(Stored data begins)

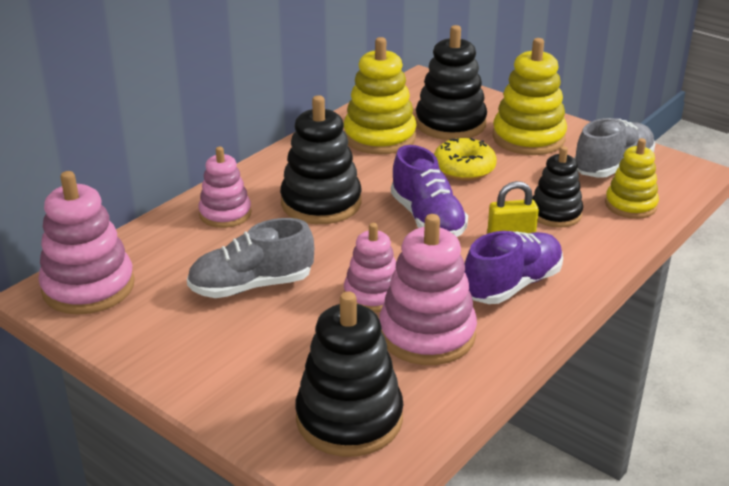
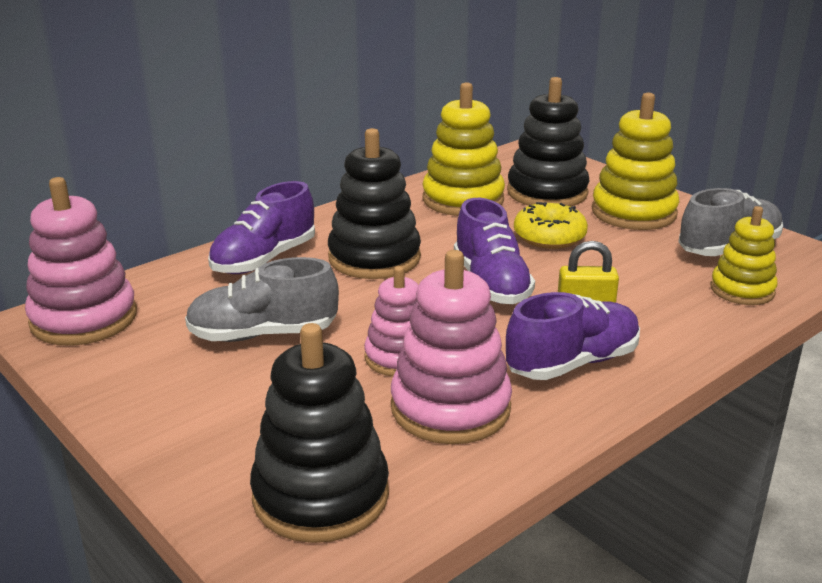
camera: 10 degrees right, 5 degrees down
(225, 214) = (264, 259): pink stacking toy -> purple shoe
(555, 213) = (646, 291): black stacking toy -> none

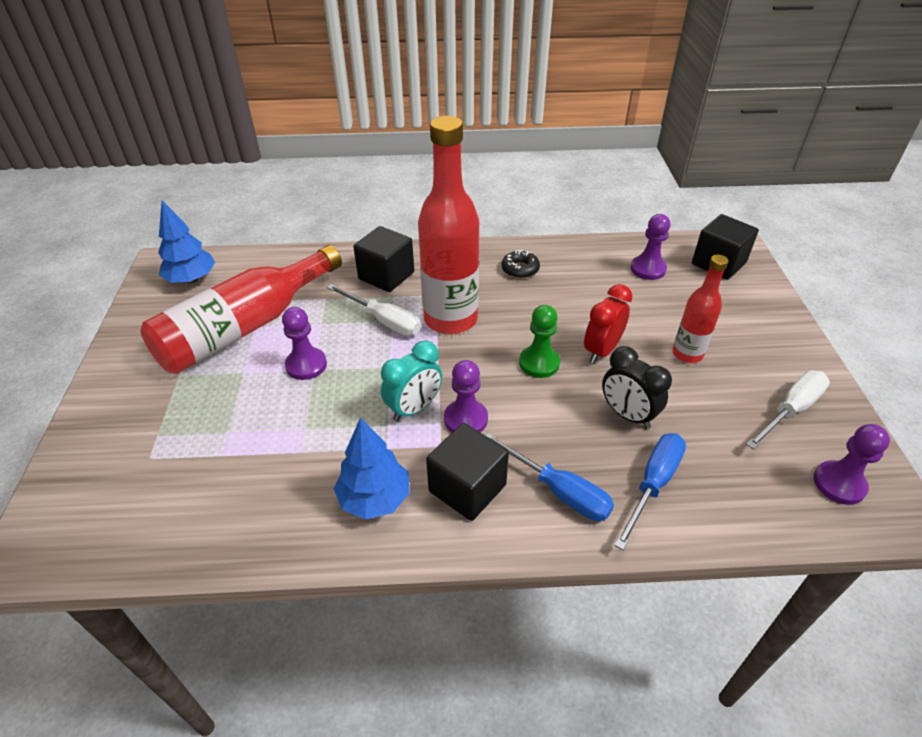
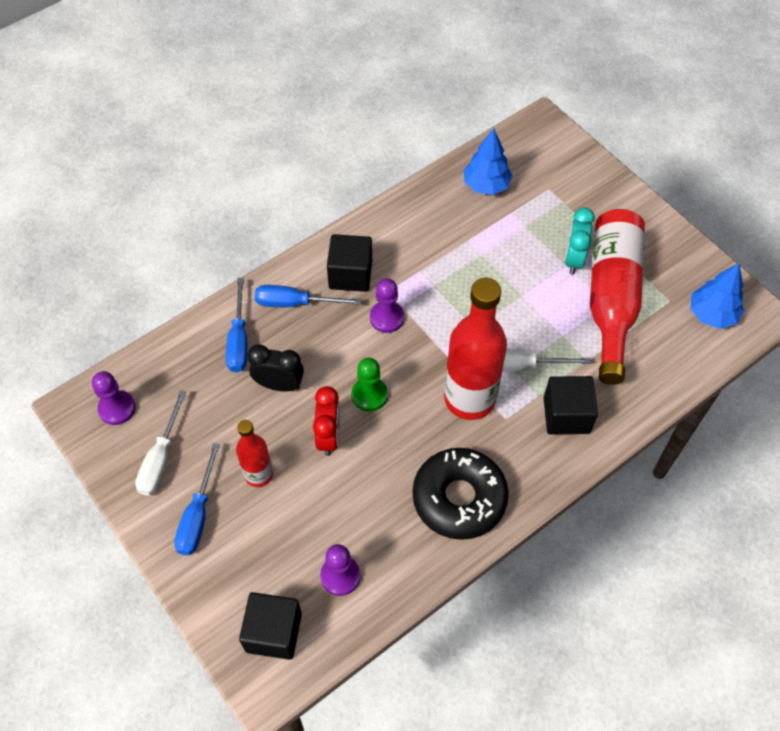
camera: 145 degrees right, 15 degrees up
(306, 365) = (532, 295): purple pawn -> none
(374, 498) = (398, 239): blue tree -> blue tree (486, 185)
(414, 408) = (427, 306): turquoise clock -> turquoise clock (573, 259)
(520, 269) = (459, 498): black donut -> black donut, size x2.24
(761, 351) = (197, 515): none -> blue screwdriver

(Stored data ends)
(Stored data begins)

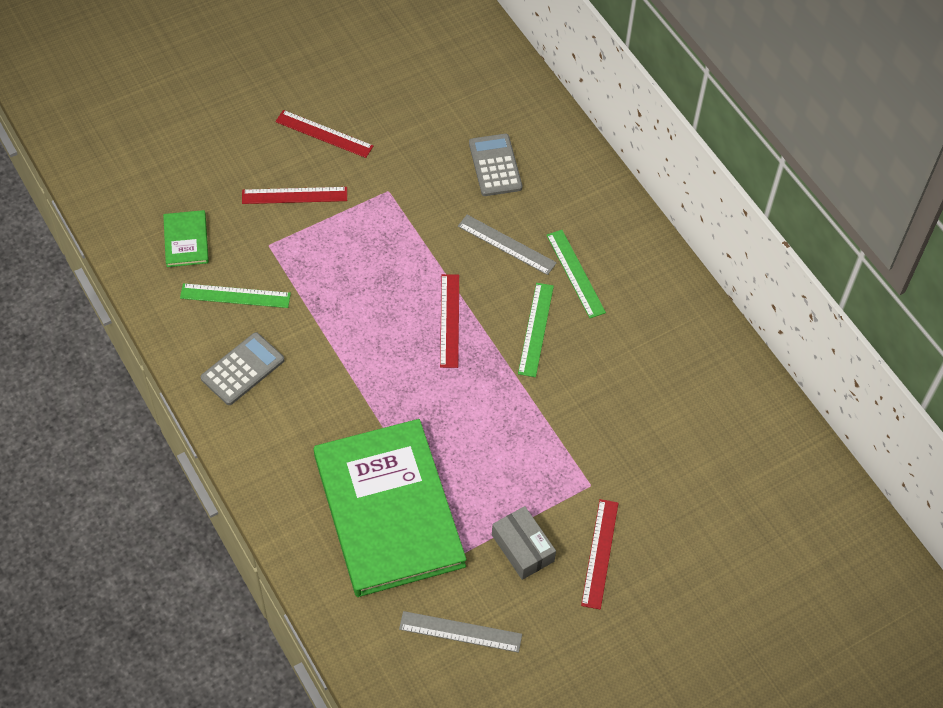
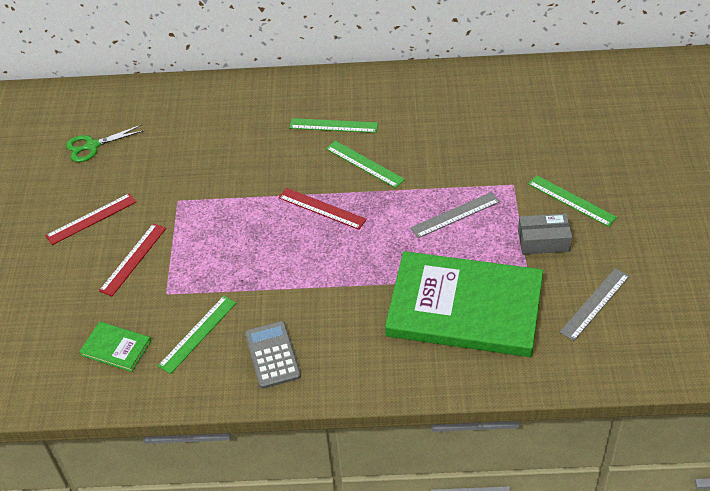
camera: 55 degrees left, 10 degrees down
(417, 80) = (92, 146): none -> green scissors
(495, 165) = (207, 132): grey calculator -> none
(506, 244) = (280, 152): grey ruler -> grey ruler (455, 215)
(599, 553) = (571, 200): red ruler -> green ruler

(Stored data ends)

What the task asks >>
Starting at the line with "(555, 213) = (646, 291): black" and finishing at the line with "(414, 408) = (427, 306): turquoise", copy the material above exactly, both lines included. Nothing else goes in, and no pictures.

Response to this task >>
(555, 213) = (646, 291): black stacking toy -> none

camera: 145 degrees right, 15 degrees up
(306, 365) = (532, 295): purple pawn -> none
(374, 498) = (398, 239): blue tree -> blue tree (486, 185)
(414, 408) = (427, 306): turquoise clock -> turquoise clock (573, 259)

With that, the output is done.